_Task item:_ Look in the material below for the line holding "GREEN TOOTHBRUSH <328". Set it down exactly, with each later line up to and including the line holding "PURPLE DOMINO <323 272 373 310> => nothing".
Record excerpts: Begin
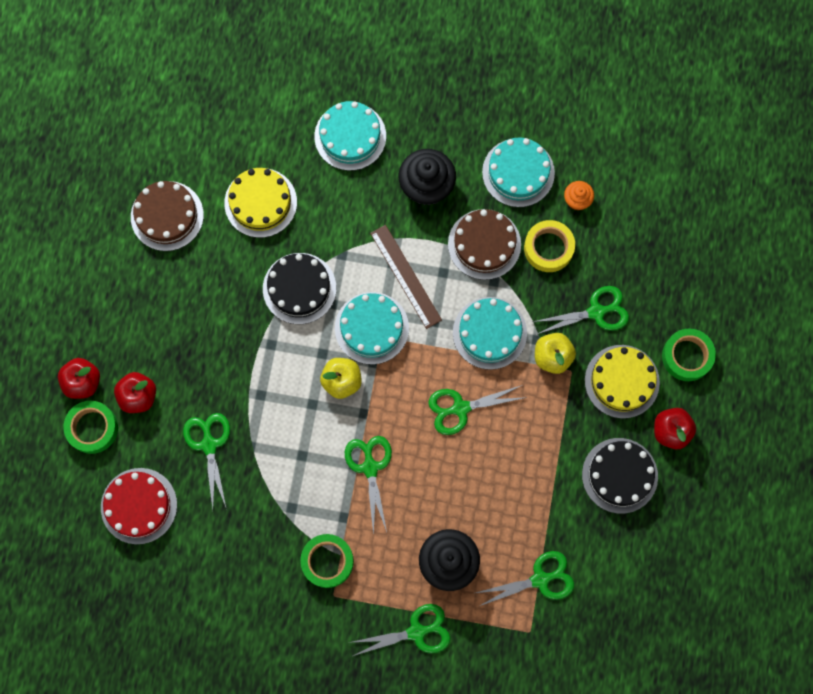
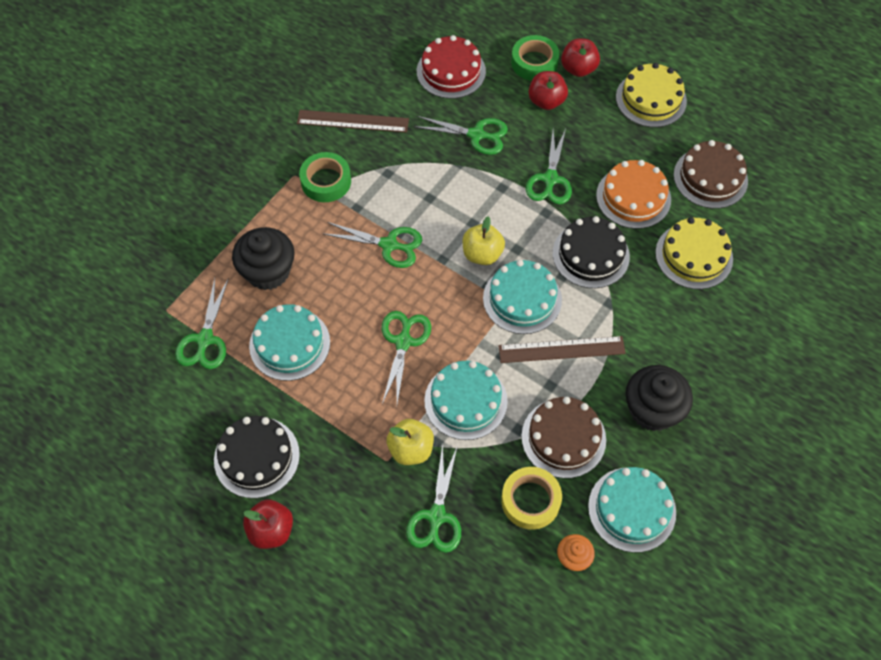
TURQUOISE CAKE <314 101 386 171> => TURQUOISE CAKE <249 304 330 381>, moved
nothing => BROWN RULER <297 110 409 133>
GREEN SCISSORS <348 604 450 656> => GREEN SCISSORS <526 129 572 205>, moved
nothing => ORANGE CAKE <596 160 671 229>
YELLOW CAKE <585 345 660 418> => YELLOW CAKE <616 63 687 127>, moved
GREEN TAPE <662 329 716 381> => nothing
Record excerpts: End
Record excerpts: Begin
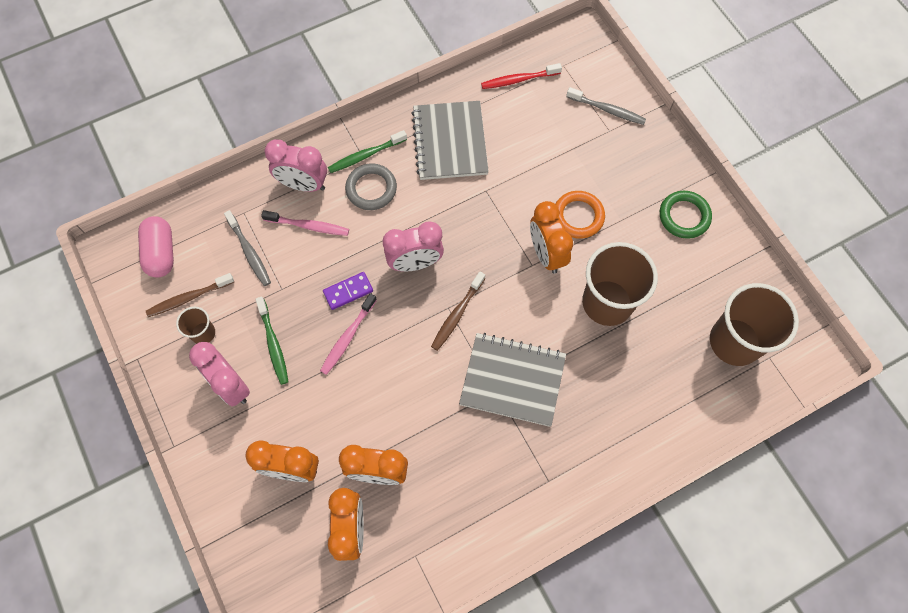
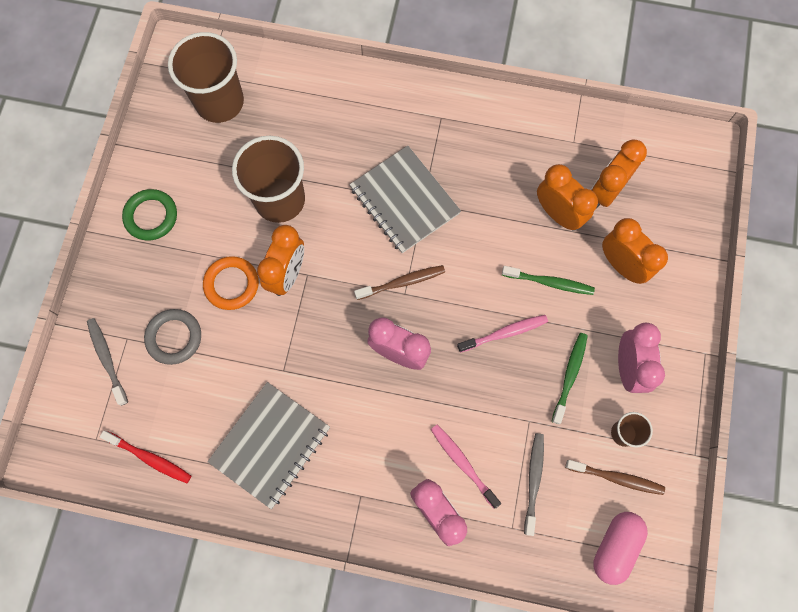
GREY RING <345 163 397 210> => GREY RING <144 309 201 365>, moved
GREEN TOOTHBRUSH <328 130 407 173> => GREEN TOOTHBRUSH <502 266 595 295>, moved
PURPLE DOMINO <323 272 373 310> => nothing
Record excerpts: End
_Answer section:_
GREEN TOOTHBRUSH <328 130 407 173> => GREEN TOOTHBRUSH <502 266 595 295>, moved
PURPLE DOMINO <323 272 373 310> => nothing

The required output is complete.